WORK REQUIRED
In the entries below, find the line with "cyan brick H7:H8" and the line with "brown brick G1:H1", then retype both and everything between them exactly. Do not copy the pictures.

··· RECORDS PROVIDED ···

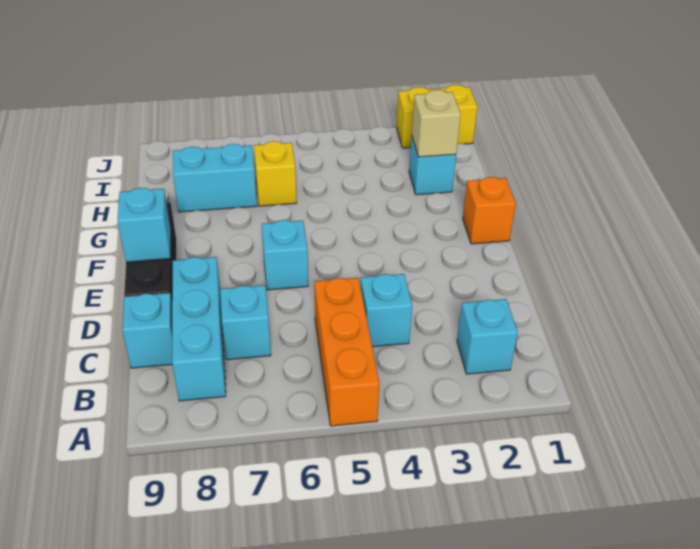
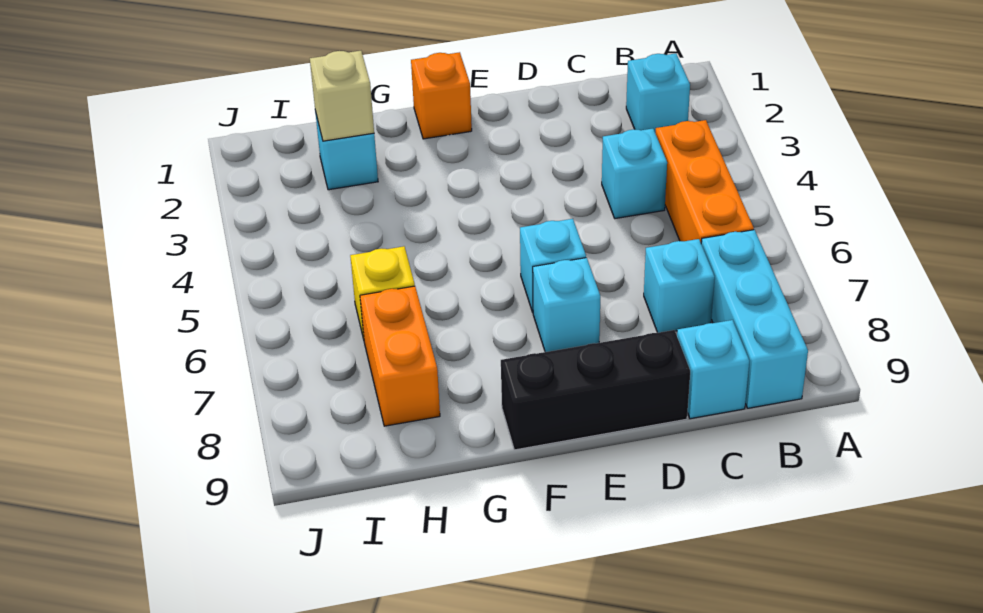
orange brick A5:C5 level 1 -> orange brick B4:B6 level 1
cyan brick B8:D8 level 1 -> cyan brick B7:B9 level 1
cyan brick E9 level 2 -> cyan brick E7 level 1
cyan brick H7:H8 level 1 -> orange brick H7:H8 level 1
yellow brick J1:J2 level 1 -> none

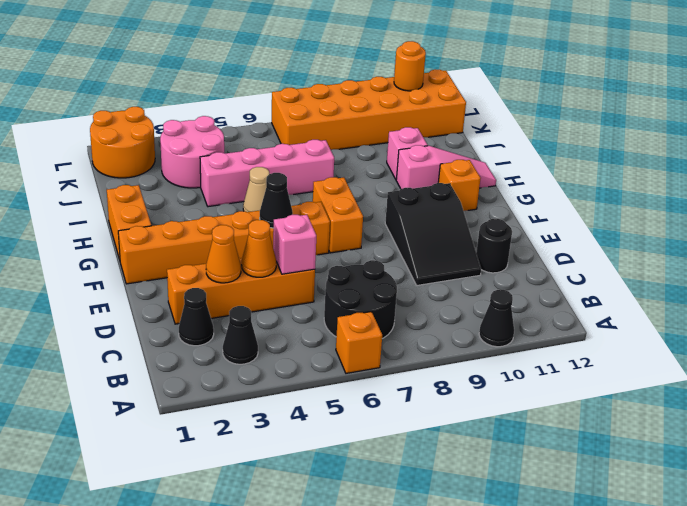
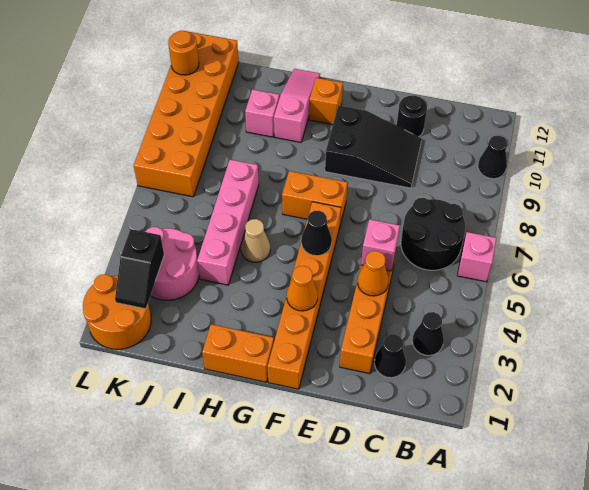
orange brick A6 level 1 -> pink brick A6 level 1
orange cone D3 level 2 -> orange cone F3 level 2
none -> black slope K2:K3 level 2 top 3

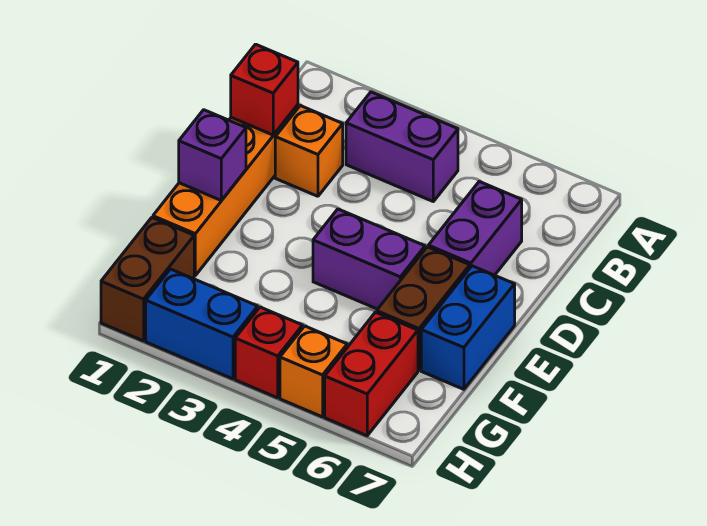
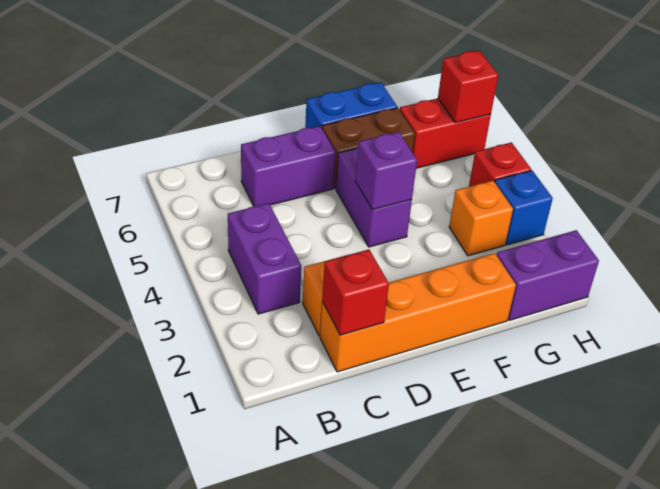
purple brick E1 level 2 -> purple brick E4 level 2
brown brick G1:H1 level 1 -> purple brick G1:H1 level 1
blue brick H2:H3 level 1 -> blue brick H3 level 1
orange brick H5 level 1 -> orange brick G3 level 1
none -> red brick H6 level 2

···

REPLY
cyan brick H7:H8 level 1 -> orange brick H7:H8 level 1
yellow brick J1:J2 level 1 -> none

orange brick A6 level 1 -> pink brick A6 level 1
orange cone D3 level 2 -> orange cone F3 level 2
none -> black slope K2:K3 level 2 top 3

purple brick E1 level 2 -> purple brick E4 level 2
brown brick G1:H1 level 1 -> purple brick G1:H1 level 1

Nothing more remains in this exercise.